ACTION ITEM: What is the number of lines in the data that contain "Forecasts"? Respond with nothing else.

(Items from a data source)
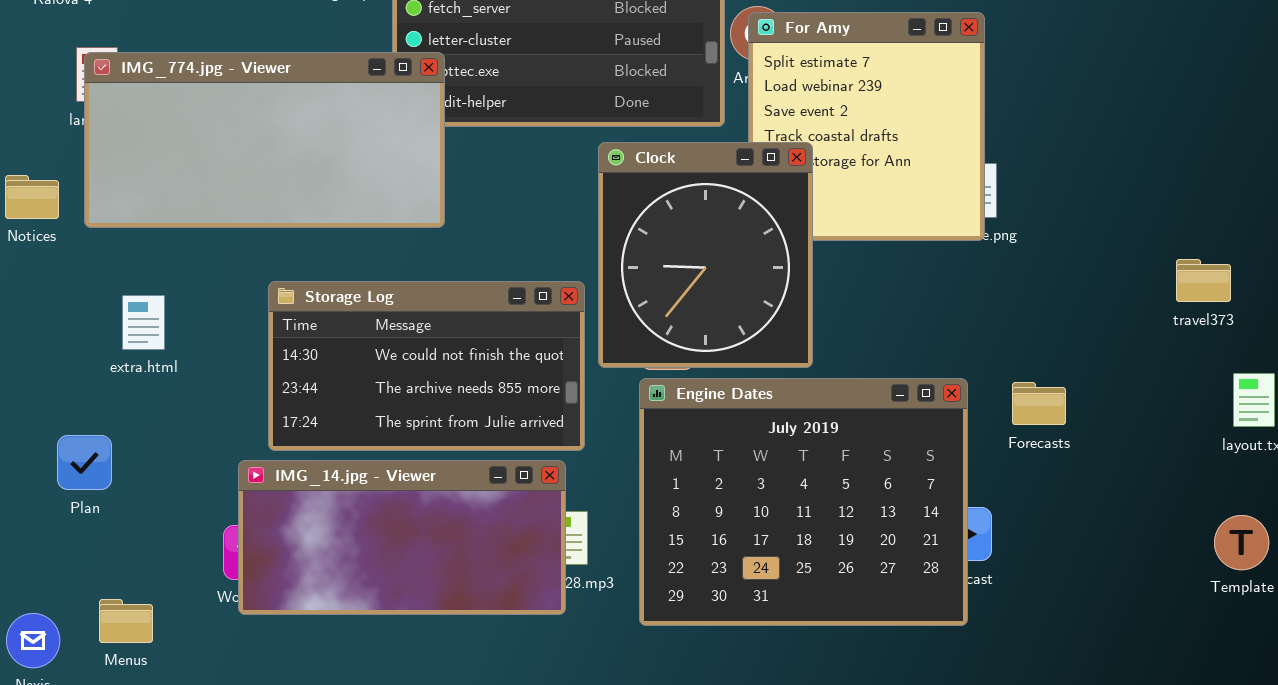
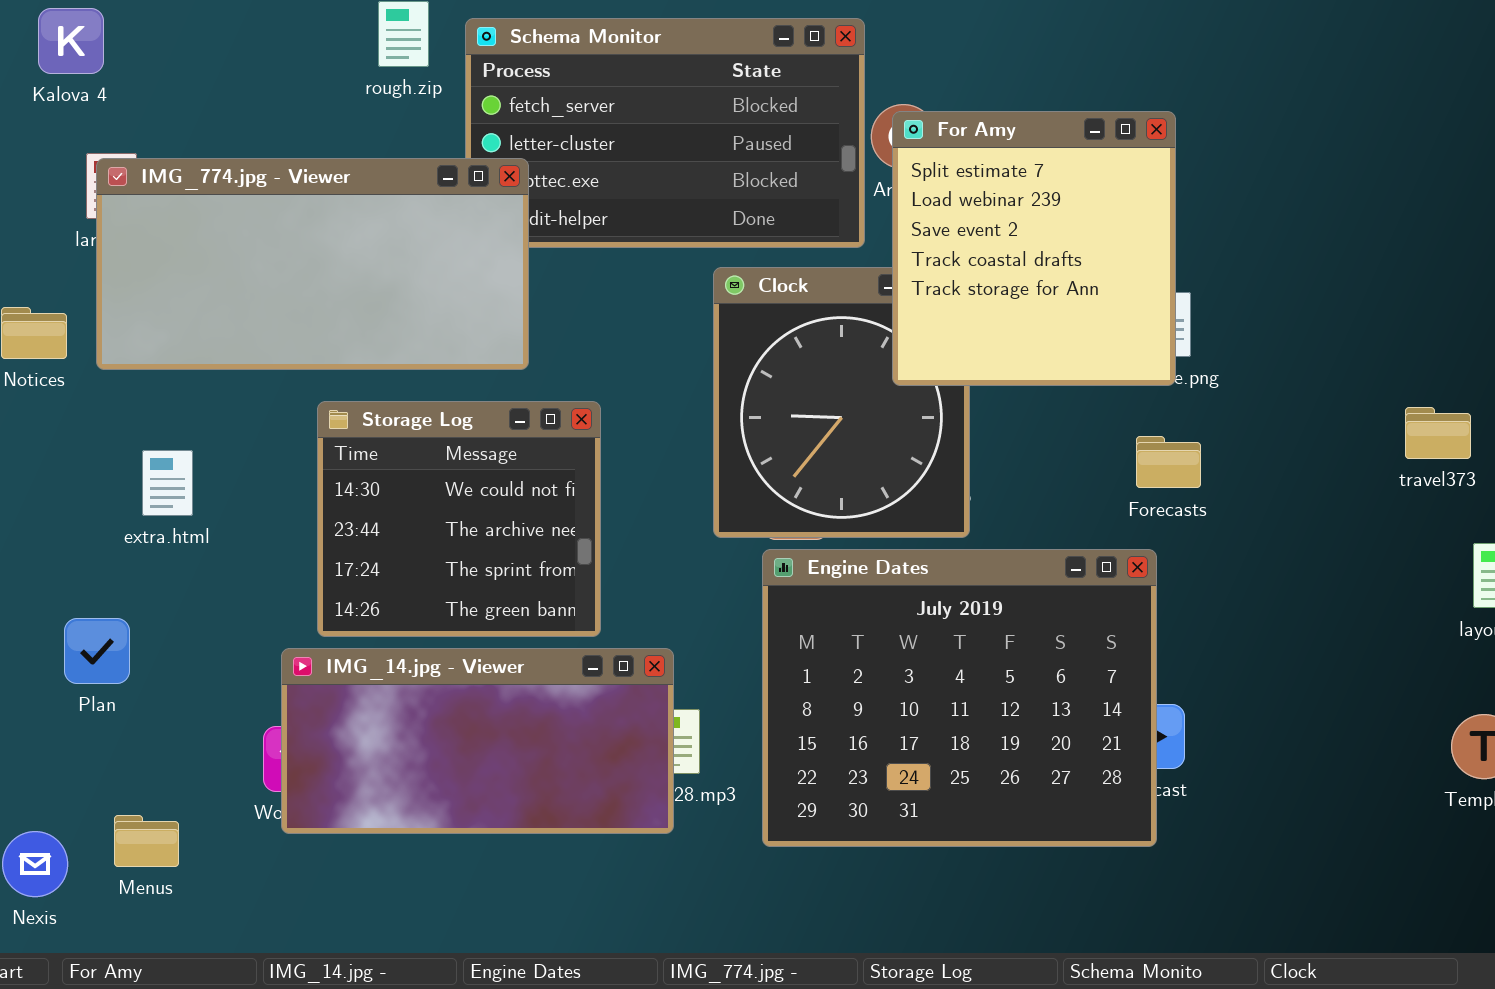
For Amy: [748,12,985,241] -> [892,111,1176,386], raised
Storage Log: [268,281,585,451] -> [317,401,601,637], resized
Forecasts: [1012,382,1066,425] -> [1136,436,1201,488], moved

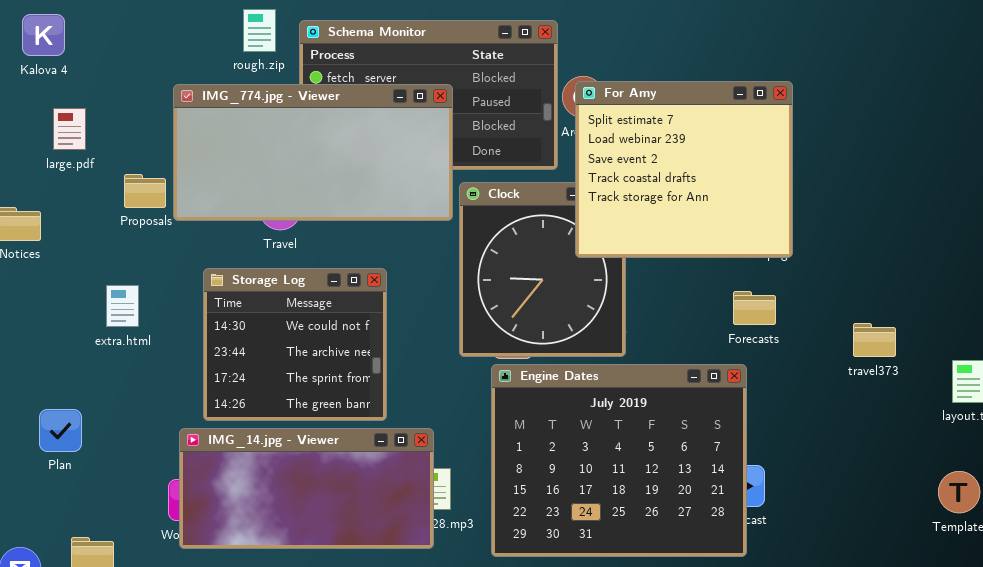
For Amy: [892,111,1176,386] -> [575,81,793,258], resized
IMG_774.jpg - Viewer: [96,158,529,370] -> [173,84,453,221], moved
travel373: [1405,407,1471,459] -> [853,323,896,357], moved
extra.html: [142,450,193,516] -> [106,285,139,327], moved

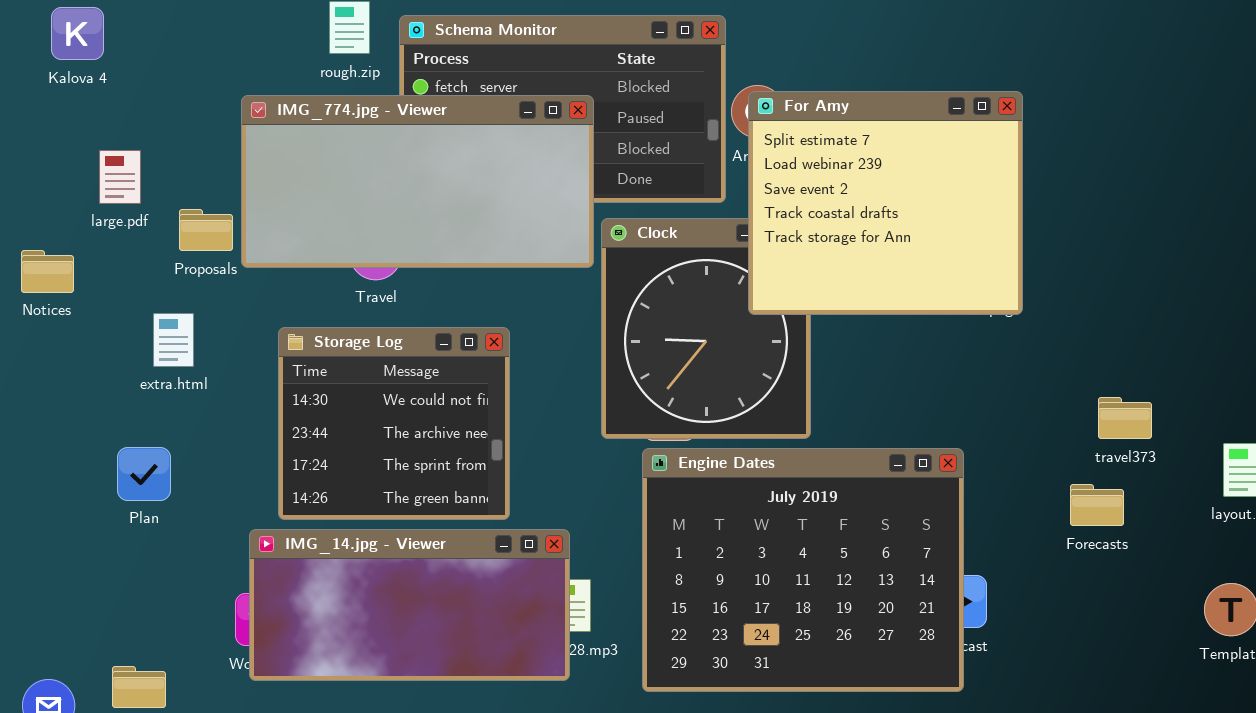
large.pdf: [53,108,86,150] -> [99,150,141,204], moved
extra.html: [106,285,139,327] -> [153,313,194,367], moved
Forecasts: [733,291,776,325] -> [1070,484,1124,526], moved
Plan: [39,409,82,452] -> [117,447,171,501], moved

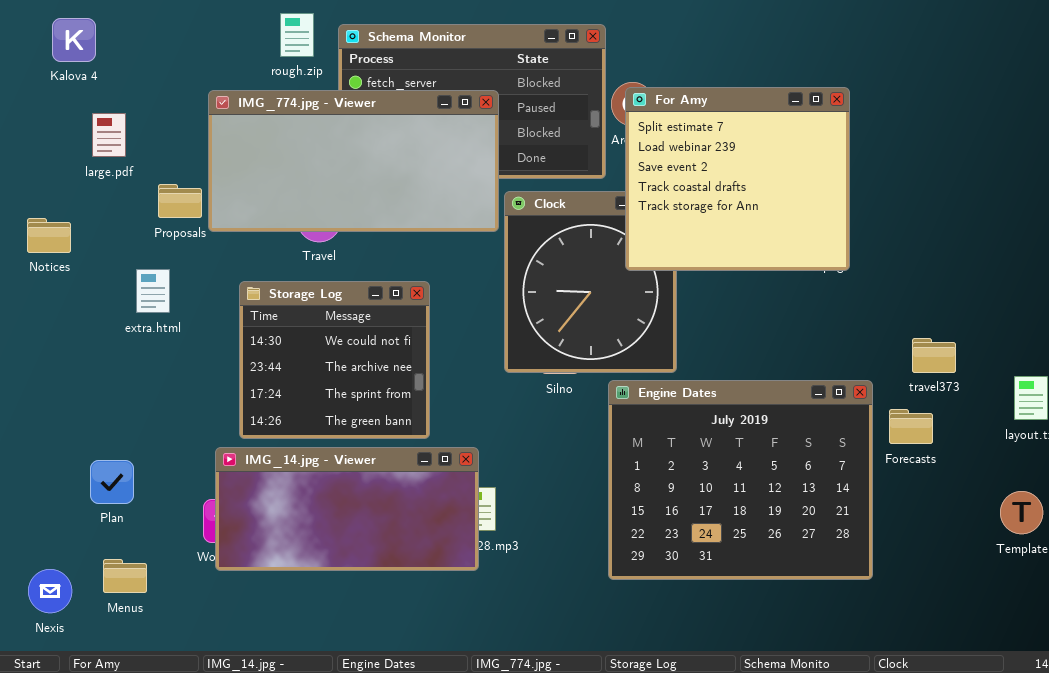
large.pdf: [99,150,141,204] -> [92,113,126,157], moved
Plan: [117,447,171,501] -> [90,460,134,504], moved
Engine Dates: [642,448,964,692] -> [608,380,873,580], moved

SOLUTION FOR THIS TASK: 2